**Stored data:**
-.-.-

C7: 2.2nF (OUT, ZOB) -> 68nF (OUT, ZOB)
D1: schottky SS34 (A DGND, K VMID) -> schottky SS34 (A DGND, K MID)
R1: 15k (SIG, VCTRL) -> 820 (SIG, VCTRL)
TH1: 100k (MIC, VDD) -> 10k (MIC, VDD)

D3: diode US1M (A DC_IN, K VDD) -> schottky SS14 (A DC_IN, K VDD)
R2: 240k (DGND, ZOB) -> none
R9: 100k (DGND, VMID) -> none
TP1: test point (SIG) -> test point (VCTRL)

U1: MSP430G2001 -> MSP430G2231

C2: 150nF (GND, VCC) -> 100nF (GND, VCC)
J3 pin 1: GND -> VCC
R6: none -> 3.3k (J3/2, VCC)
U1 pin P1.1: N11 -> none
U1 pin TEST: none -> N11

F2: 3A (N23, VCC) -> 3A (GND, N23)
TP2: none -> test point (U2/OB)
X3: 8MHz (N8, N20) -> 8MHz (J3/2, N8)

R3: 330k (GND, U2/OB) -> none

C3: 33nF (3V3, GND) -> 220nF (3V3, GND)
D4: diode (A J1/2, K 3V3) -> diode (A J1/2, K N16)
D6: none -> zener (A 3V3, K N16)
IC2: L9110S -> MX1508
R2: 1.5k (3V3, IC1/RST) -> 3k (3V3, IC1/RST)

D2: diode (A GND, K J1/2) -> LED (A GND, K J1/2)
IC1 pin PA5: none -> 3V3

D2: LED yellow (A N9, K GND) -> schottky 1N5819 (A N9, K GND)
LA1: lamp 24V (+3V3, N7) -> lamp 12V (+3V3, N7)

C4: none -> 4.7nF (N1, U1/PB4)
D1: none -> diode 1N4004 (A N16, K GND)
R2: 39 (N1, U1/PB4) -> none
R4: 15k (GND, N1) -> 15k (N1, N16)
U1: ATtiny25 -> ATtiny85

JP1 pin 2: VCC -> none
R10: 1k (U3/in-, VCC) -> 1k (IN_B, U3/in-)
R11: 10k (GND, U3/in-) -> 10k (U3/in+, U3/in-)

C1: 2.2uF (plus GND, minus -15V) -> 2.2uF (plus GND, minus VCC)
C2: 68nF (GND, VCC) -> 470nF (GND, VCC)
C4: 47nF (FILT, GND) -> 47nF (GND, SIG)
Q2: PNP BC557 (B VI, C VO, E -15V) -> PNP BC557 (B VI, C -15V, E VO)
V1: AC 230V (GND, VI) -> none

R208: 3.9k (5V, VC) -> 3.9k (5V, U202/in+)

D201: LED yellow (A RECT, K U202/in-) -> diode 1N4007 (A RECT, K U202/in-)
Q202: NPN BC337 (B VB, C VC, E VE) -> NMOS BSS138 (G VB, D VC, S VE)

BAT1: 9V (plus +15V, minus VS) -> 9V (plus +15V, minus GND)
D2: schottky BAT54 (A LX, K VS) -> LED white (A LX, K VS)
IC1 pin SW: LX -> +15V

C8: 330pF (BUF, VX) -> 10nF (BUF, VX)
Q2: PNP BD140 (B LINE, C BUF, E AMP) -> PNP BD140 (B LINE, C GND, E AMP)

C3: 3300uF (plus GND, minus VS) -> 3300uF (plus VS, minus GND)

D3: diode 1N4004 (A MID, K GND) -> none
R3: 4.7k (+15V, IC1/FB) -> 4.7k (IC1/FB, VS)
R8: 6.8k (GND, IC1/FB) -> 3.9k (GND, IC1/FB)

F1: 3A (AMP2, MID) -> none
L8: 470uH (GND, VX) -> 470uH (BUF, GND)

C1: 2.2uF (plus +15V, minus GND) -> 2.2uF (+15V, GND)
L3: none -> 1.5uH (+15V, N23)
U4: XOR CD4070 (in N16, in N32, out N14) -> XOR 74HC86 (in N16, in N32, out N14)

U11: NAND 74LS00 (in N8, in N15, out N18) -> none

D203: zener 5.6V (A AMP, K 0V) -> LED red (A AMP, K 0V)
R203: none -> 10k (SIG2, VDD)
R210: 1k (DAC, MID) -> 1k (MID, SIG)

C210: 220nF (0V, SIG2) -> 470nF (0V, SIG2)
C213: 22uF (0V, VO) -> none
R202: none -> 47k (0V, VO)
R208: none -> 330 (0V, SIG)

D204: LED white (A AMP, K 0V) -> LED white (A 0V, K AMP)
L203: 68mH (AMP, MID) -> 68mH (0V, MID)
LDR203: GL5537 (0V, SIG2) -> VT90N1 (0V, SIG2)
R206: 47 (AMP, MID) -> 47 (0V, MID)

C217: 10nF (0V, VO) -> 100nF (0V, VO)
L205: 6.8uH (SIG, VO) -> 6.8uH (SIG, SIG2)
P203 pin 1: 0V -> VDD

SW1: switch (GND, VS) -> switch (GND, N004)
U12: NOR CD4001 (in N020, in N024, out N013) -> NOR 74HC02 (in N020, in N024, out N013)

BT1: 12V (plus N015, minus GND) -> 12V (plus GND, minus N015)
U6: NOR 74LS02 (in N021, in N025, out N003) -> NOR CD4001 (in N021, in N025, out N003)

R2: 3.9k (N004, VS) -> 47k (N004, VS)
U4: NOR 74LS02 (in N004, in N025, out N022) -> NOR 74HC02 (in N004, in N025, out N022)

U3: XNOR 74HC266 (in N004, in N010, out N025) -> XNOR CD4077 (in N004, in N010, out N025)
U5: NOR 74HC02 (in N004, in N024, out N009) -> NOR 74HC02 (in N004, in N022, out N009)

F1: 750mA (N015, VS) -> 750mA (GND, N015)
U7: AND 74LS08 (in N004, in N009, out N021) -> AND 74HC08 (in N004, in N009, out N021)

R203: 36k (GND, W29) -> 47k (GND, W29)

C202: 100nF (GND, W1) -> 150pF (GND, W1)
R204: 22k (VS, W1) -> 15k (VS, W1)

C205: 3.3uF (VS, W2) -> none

-.-.-

**What you will do:**
Copy the stretch of the records above that runs from the line with "R3: 330k (GND, U2/OB) -> none" through the line with "D3: diode 1N4004 (A MID, K GND) -> none". Both end lines belong in the copy, and nothing else does.

**Problem solution:**
R3: 330k (GND, U2/OB) -> none

C3: 33nF (3V3, GND) -> 220nF (3V3, GND)
D4: diode (A J1/2, K 3V3) -> diode (A J1/2, K N16)
D6: none -> zener (A 3V3, K N16)
IC2: L9110S -> MX1508
R2: 1.5k (3V3, IC1/RST) -> 3k (3V3, IC1/RST)

D2: diode (A GND, K J1/2) -> LED (A GND, K J1/2)
IC1 pin PA5: none -> 3V3

D2: LED yellow (A N9, K GND) -> schottky 1N5819 (A N9, K GND)
LA1: lamp 24V (+3V3, N7) -> lamp 12V (+3V3, N7)

C4: none -> 4.7nF (N1, U1/PB4)
D1: none -> diode 1N4004 (A N16, K GND)
R2: 39 (N1, U1/PB4) -> none
R4: 15k (GND, N1) -> 15k (N1, N16)
U1: ATtiny25 -> ATtiny85

JP1 pin 2: VCC -> none
R10: 1k (U3/in-, VCC) -> 1k (IN_B, U3/in-)
R11: 10k (GND, U3/in-) -> 10k (U3/in+, U3/in-)

C1: 2.2uF (plus GND, minus -15V) -> 2.2uF (plus GND, minus VCC)
C2: 68nF (GND, VCC) -> 470nF (GND, VCC)
C4: 47nF (FILT, GND) -> 47nF (GND, SIG)
Q2: PNP BC557 (B VI, C VO, E -15V) -> PNP BC557 (B VI, C -15V, E VO)
V1: AC 230V (GND, VI) -> none

R208: 3.9k (5V, VC) -> 3.9k (5V, U202/in+)

D201: LED yellow (A RECT, K U202/in-) -> diode 1N4007 (A RECT, K U202/in-)
Q202: NPN BC337 (B VB, C VC, E VE) -> NMOS BSS138 (G VB, D VC, S VE)

BAT1: 9V (plus +15V, minus VS) -> 9V (plus +15V, minus GND)
D2: schottky BAT54 (A LX, K VS) -> LED white (A LX, K VS)
IC1 pin SW: LX -> +15V

C8: 330pF (BUF, VX) -> 10nF (BUF, VX)
Q2: PNP BD140 (B LINE, C BUF, E AMP) -> PNP BD140 (B LINE, C GND, E AMP)

C3: 3300uF (plus GND, minus VS) -> 3300uF (plus VS, minus GND)

D3: diode 1N4004 (A MID, K GND) -> none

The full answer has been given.